» **Directions**
Only a slice of the listing below is wanted. Retype the lines from the one containing "(280, 399) = (347, 270): green" through the one containing "(554, 279) = (609, 520): orange", exactly, both ends included.
*** Data provided ***
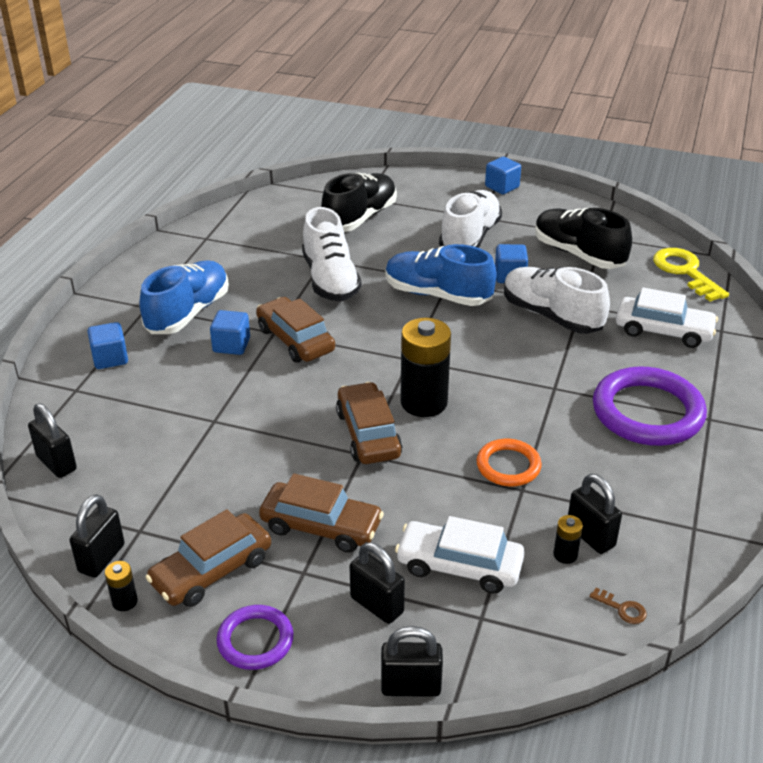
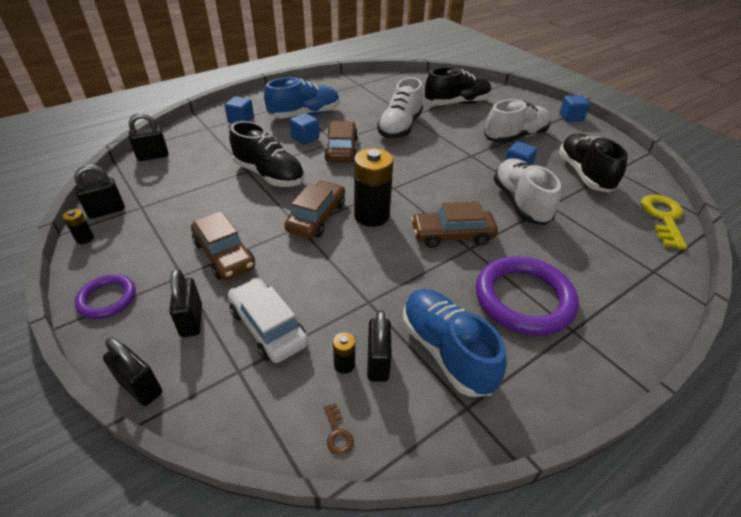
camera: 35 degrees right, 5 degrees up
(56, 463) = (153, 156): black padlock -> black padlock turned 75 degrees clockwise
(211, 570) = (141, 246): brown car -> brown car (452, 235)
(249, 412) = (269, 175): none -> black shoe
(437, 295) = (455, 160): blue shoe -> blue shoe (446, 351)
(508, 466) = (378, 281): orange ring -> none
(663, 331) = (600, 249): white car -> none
*** End of Data provided ***
*** Data provided ***
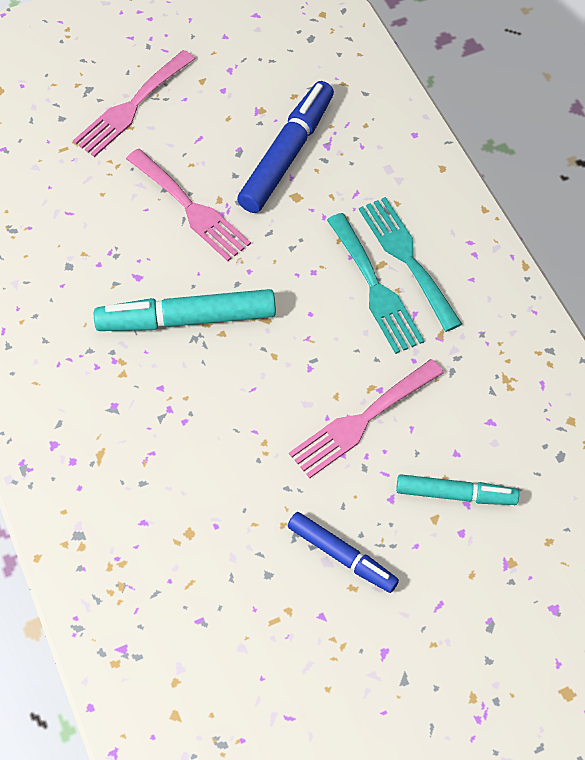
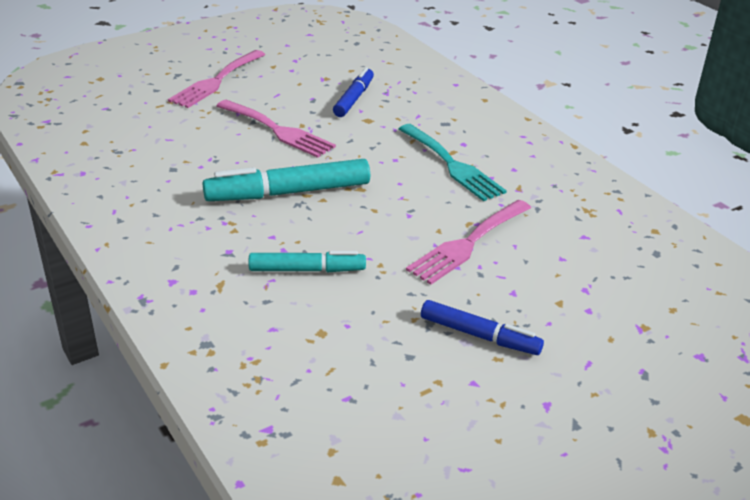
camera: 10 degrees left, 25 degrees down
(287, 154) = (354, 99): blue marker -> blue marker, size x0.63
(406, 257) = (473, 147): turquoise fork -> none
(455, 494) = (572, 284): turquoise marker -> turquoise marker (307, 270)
*** End of Data provided ***
*** Data provided ***
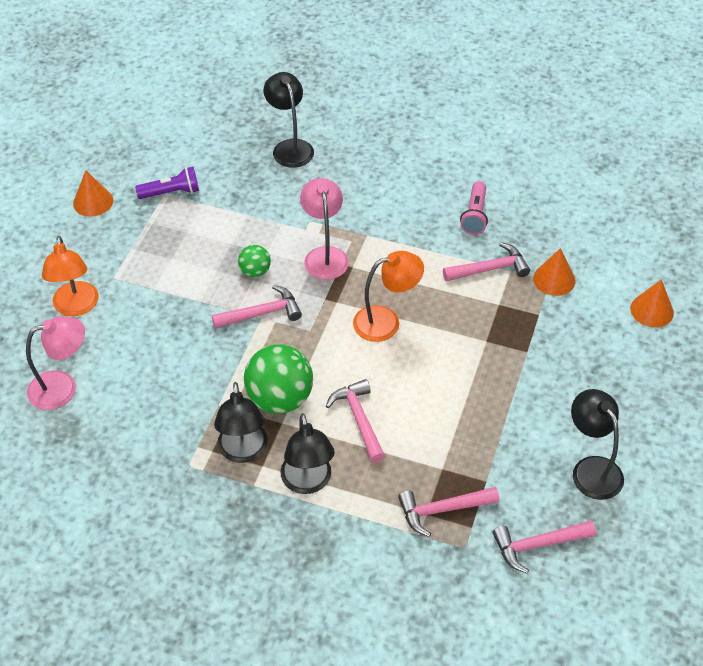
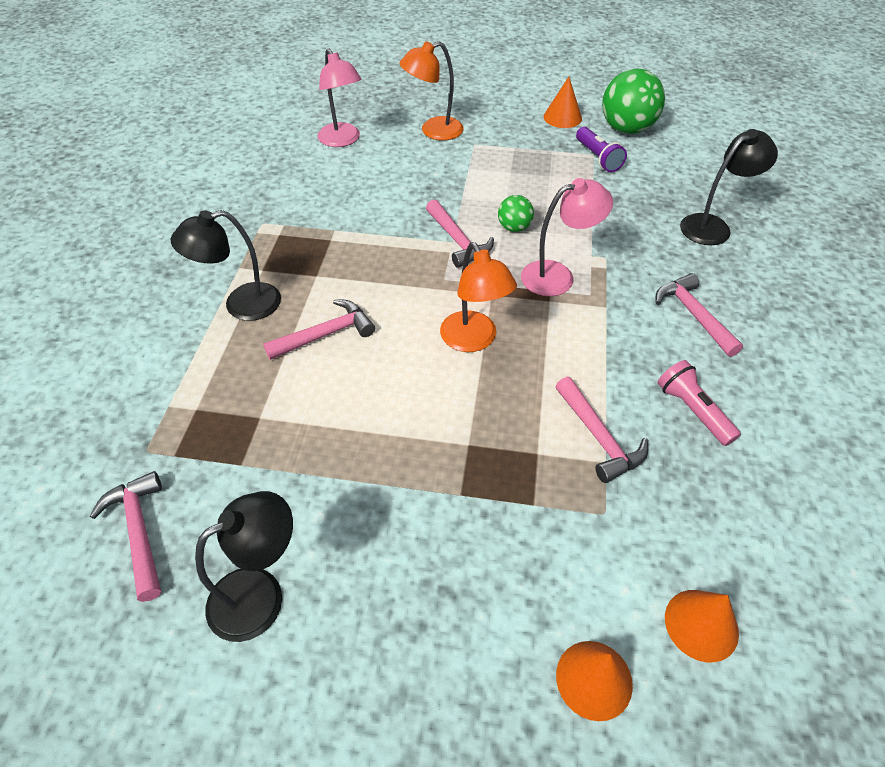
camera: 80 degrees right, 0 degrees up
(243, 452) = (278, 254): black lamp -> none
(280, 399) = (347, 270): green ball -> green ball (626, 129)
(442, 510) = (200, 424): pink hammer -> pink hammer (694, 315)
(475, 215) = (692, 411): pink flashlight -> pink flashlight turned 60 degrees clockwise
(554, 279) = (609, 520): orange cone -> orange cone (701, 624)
*** End of Data provided ***
» **Exercise solution**
(280, 399) = (347, 270): green ball -> green ball (626, 129)
(442, 510) = (200, 424): pink hammer -> pink hammer (694, 315)
(475, 215) = (692, 411): pink flashlight -> pink flashlight turned 60 degrees clockwise
(554, 279) = (609, 520): orange cone -> orange cone (701, 624)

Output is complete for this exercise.